▶ _TASK DIRECTIONS_: Below is a listing; retype exactly the lines between the one containing "pos2: [232, 184]" and the one containing "before: BlueCandle", inclusive, minus the pictures.

+===+

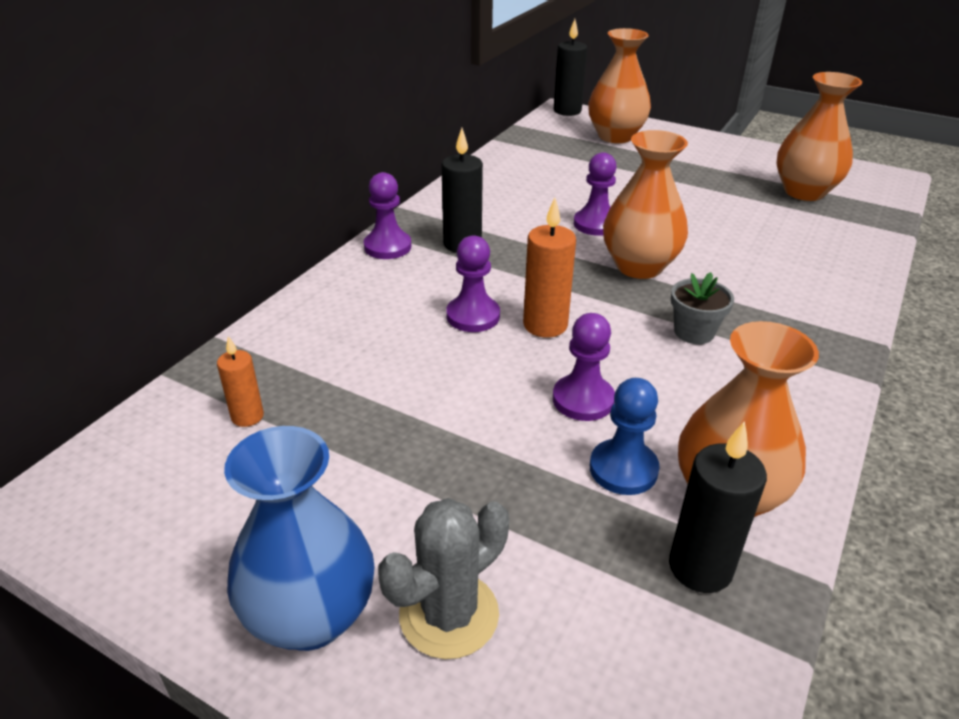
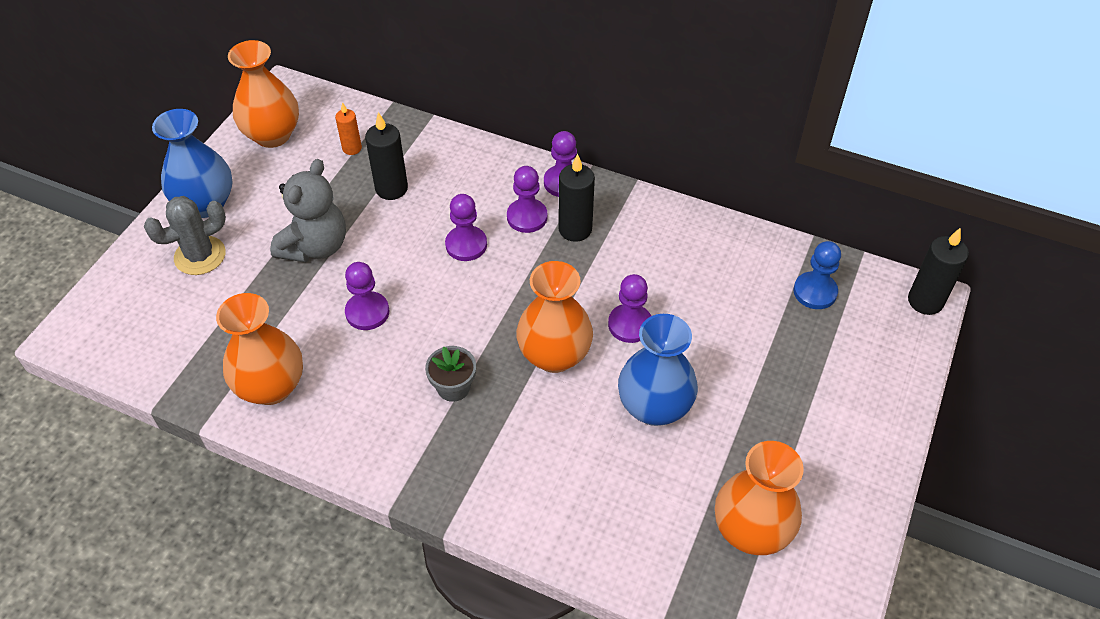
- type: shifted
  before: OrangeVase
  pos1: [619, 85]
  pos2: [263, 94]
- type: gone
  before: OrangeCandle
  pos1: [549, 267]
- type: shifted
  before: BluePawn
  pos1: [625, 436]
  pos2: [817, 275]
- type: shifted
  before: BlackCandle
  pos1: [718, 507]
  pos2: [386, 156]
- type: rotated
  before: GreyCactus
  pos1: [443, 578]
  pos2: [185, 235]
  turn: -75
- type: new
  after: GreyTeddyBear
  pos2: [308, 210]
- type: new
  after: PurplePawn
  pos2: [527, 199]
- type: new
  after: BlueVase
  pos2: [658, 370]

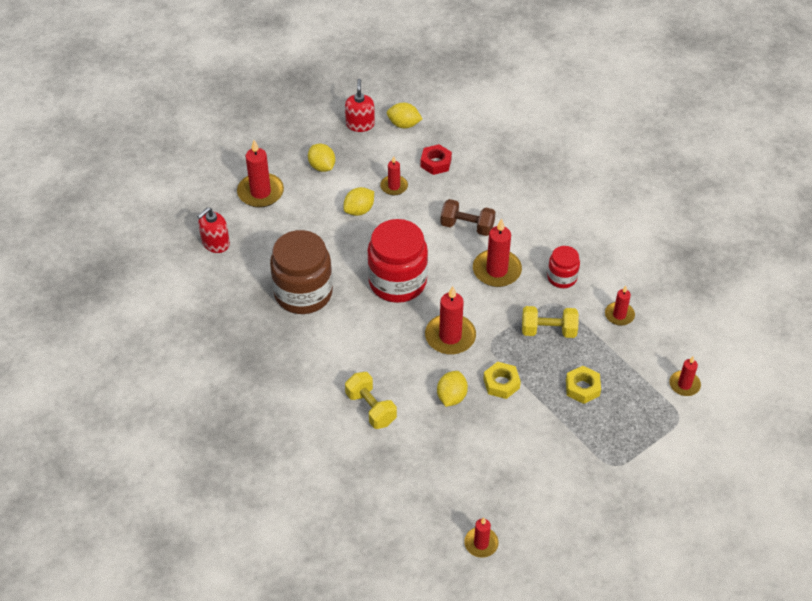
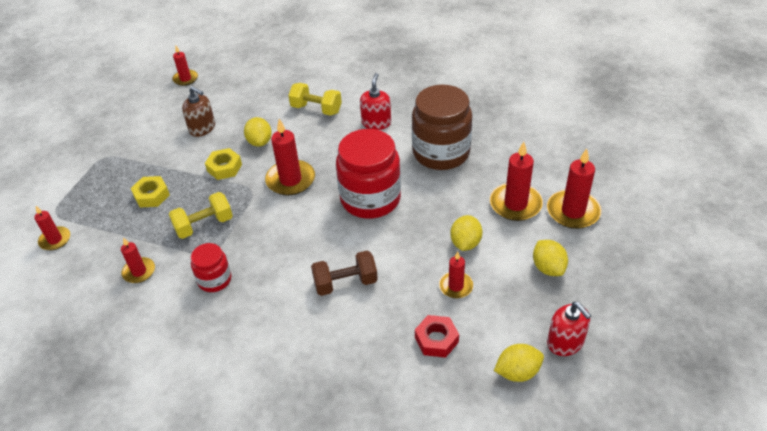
- type: rotated
  before: YellowLemon
  pos1: [321, 158]
  pos2: [550, 258]
  turn: 45
- type: shifted
  before: RedSoapDispenser
  pos1: [213, 230]
  pos2: [375, 101]
- type: shifted
  before: RedCandle
  pos1: [497, 252]
  pos2: [516, 181]
- type: new
  after: BrownSoapDispenser
  pos2: [198, 111]

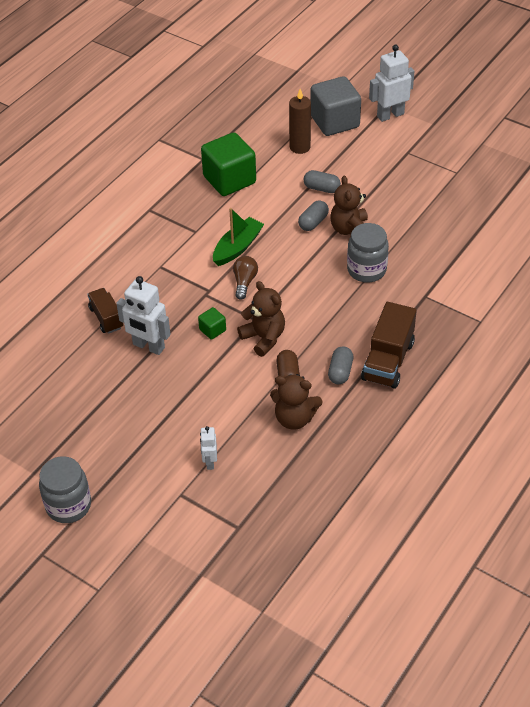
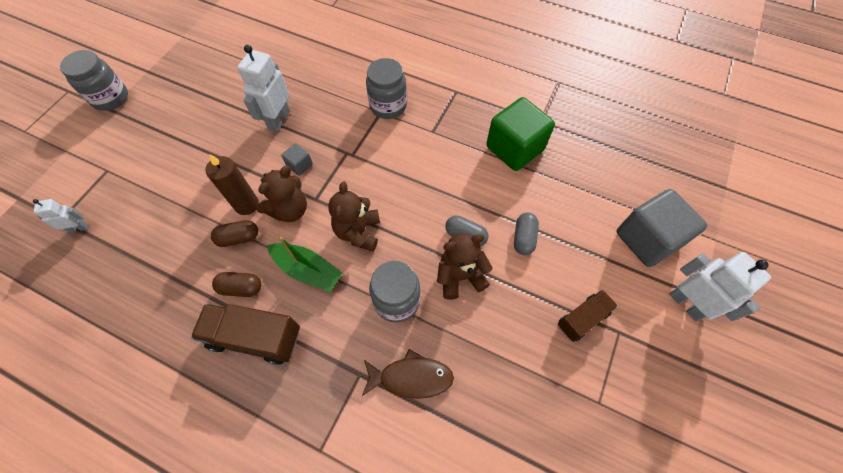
- type: shifted
  before: BrownCandle
  pos1: [300, 121]
  pos2: [232, 184]
- type: shifted
  before: GreenBoat
  pos1: [238, 237]
  pos2: [304, 264]
- type: gone
  before: BrownLightBulb
  pos1: [245, 278]
- type: shifted
  before: BrownTruck
  pos1: [105, 310]
  pos2: [588, 315]
- type: repainted
  before: GreenCube
  after: GreyCube
  pos1: [212, 323]
  pos2: [297, 159]
- type: repainted
  before: GreyCapsule
  after: BrownCapsule
  pos1: [340, 365]
  pos2: [236, 284]
- type: shifted
  before: BrownTeddyBear
  pos1: [296, 402]
  pos2: [354, 216]
- type: shifted
  before: WhiteRobot
  pos1: [208, 448]
  pos2: [60, 216]
- type: new
  after: GreyJar
  pos2: [386, 88]
- type: new
  after: BrownFish
  pos2: [408, 374]

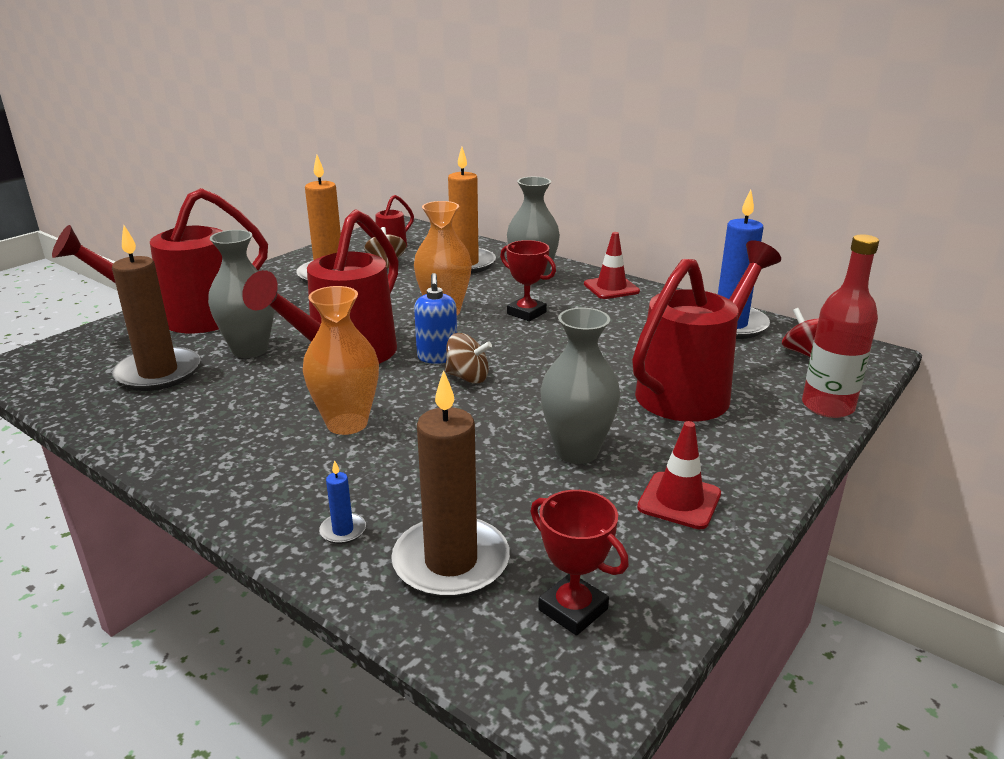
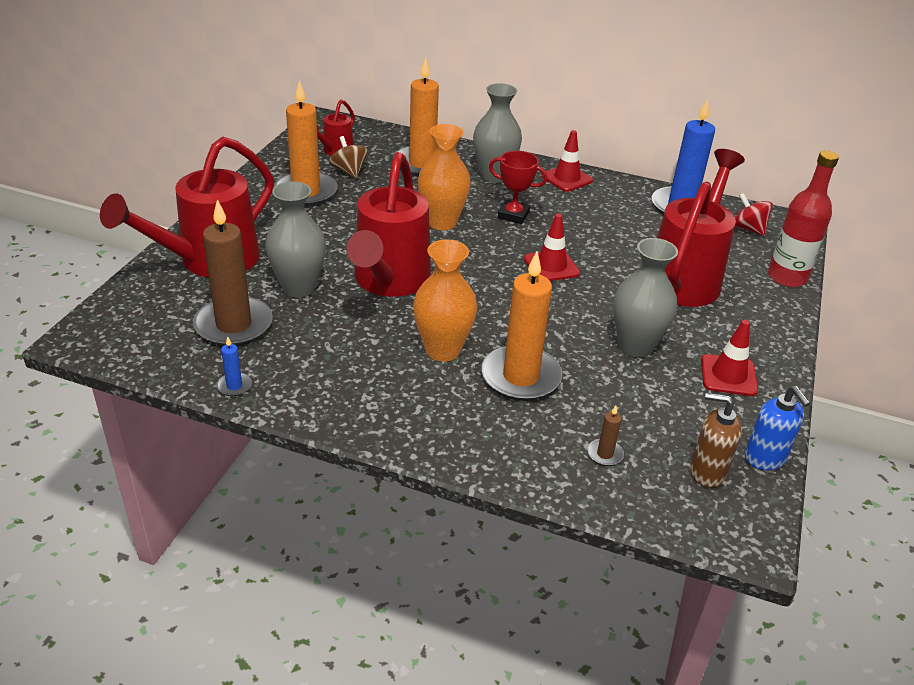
- type: shifted
  before: BlueSoapDispenser
  pos1: [435, 318]
  pos2: [778, 428]
- type: gone
  before: BrownSpinningTop
  pos1: [468, 358]
- type: scaled
  before: BrownCandle
  pos1: [450, 484]
  pos2: [605, 435]
  scale: 0.41
- type: shifted
  before: BlueCandle
  pos1: [342, 502]
  pos2: [234, 366]
- type: swapped
  before: RedTrophy
  after: BrownSoapDispenser
  pos1: [579, 563]
  pos2: [716, 440]
- type: new
  after: RedTrafficCone
  pos2: [552, 247]
- type: new
  after: OrangeCandle
  pos2: [521, 326]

+===+

▶ _SOLUTION FOR THIS EXERCISE_:
  pos2: [232, 184]
- type: shifted
  before: GreenBoat
  pos1: [238, 237]
  pos2: [304, 264]
- type: gone
  before: BrownLightBulb
  pos1: [245, 278]
- type: shifted
  before: BrownTruck
  pos1: [105, 310]
  pos2: [588, 315]
- type: repainted
  before: GreenCube
  after: GreyCube
  pos1: [212, 323]
  pos2: [297, 159]
- type: repainted
  before: GreyCapsule
  after: BrownCapsule
  pos1: [340, 365]
  pos2: [236, 284]
- type: shifted
  before: BrownTeddyBear
  pos1: [296, 402]
  pos2: [354, 216]
- type: shifted
  before: WhiteRobot
  pos1: [208, 448]
  pos2: [60, 216]
- type: new
  after: GreyJar
  pos2: [386, 88]
- type: new
  after: BrownFish
  pos2: [408, 374]

- type: shifted
  before: BlueSoapDispenser
  pos1: [435, 318]
  pos2: [778, 428]
- type: gone
  before: BrownSpinningTop
  pos1: [468, 358]
- type: scaled
  before: BrownCandle
  pos1: [450, 484]
  pos2: [605, 435]
  scale: 0.41
- type: shifted
  before: BlueCandle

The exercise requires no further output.